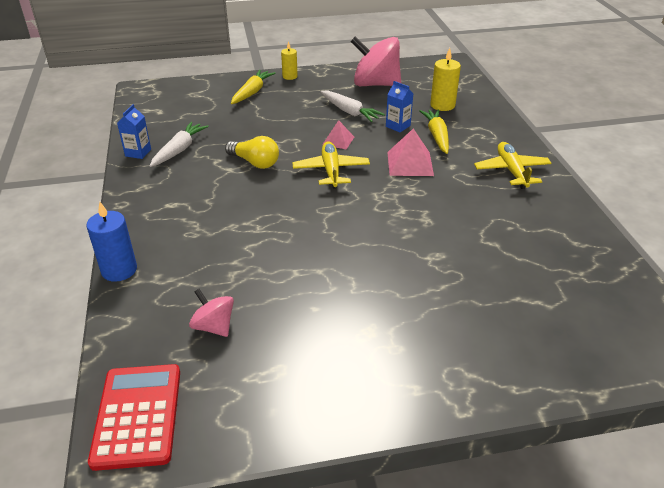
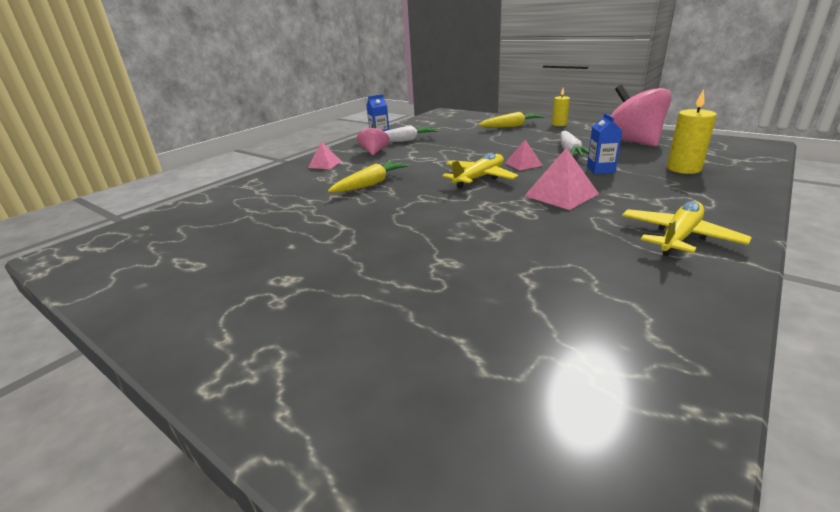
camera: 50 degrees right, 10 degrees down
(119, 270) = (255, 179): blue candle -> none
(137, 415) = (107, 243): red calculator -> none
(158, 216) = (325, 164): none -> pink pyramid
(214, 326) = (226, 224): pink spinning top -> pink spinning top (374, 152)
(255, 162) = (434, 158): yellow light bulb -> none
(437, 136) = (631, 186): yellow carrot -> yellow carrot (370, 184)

■ **TASK OBJECTIVE**
Reply with only the number of lines in the entries that hold the word "yellow".

■ **SOLUTION FOR THIS EXERCISE**
2